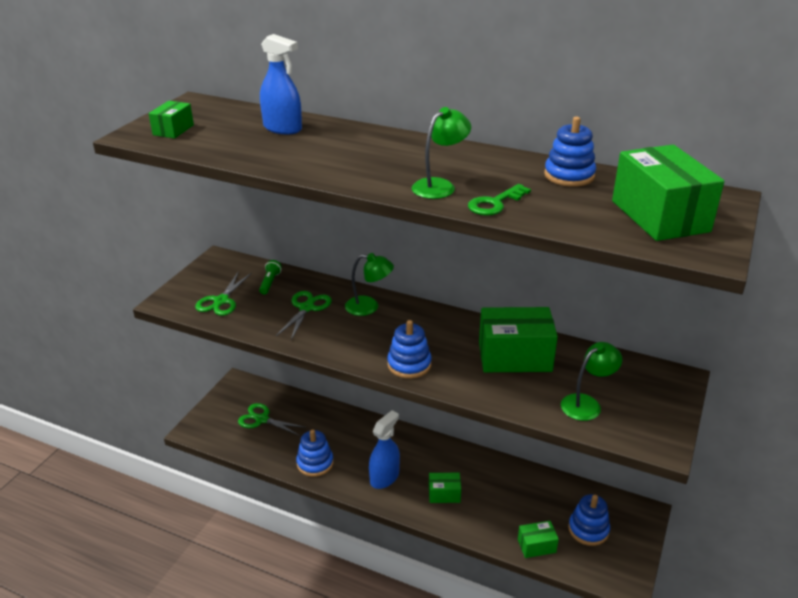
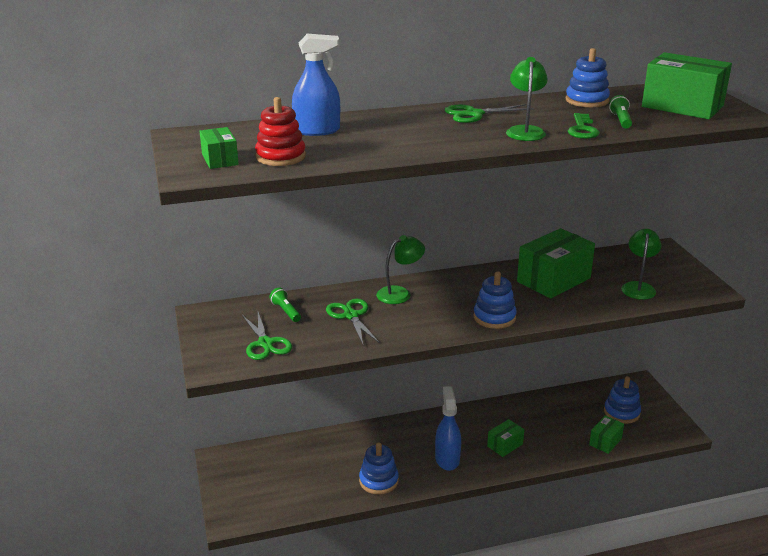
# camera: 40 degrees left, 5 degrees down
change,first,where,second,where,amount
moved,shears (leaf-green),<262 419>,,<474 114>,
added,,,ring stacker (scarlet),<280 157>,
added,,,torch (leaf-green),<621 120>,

####################

• [Goal of the exercise]: None of the pictures should be carried over when the data above is transcribed exactly.

• [Result of this task]:
# camera: 40 degrees left, 5 degrees down
change,first,where,second,where,amount
moved,shears (leaf-green),<262 419>,,<474 114>,
added,,,ring stacker (scarlet),<280 157>,
added,,,torch (leaf-green),<621 120>,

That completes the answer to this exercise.